Two-scene object counts
====

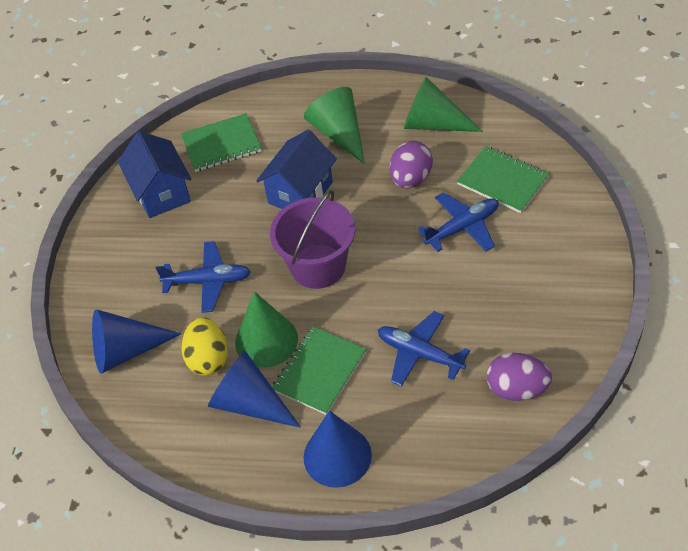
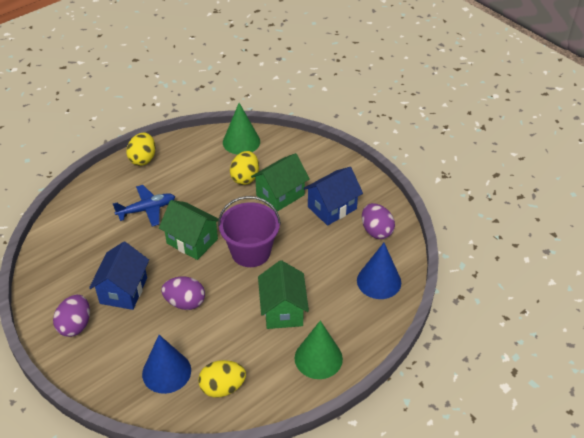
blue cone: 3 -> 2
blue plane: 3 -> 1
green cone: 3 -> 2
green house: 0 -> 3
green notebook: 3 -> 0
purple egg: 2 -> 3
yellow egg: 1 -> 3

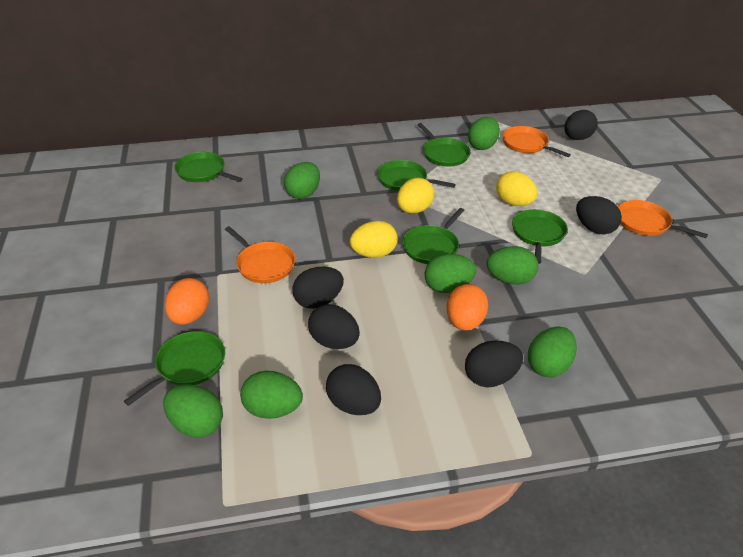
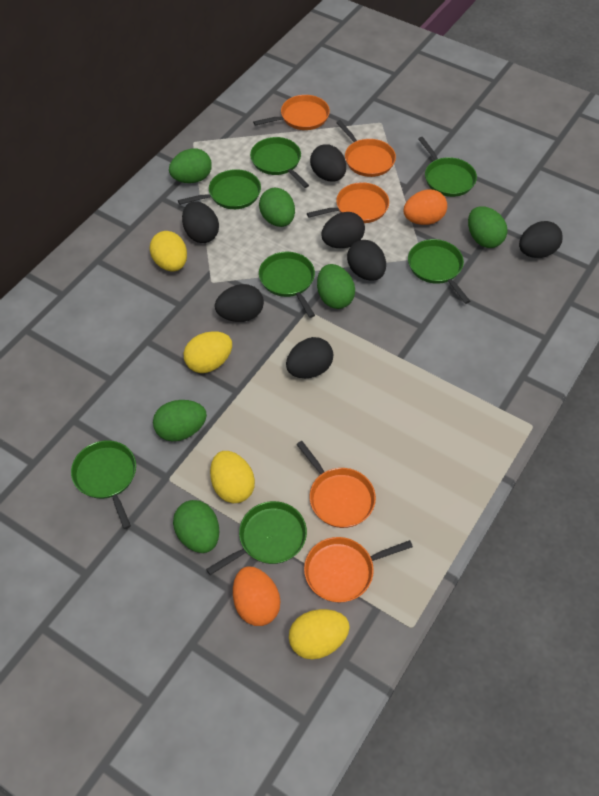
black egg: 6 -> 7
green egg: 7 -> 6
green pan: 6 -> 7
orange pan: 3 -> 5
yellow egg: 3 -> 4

====

- **Brief**:
For each line of the entries that holds the word "green", pull that line out.

- **Response for this exercise**:
green cone: 3 -> 2
green house: 0 -> 3
green notebook: 3 -> 0
green egg: 7 -> 6
green pan: 6 -> 7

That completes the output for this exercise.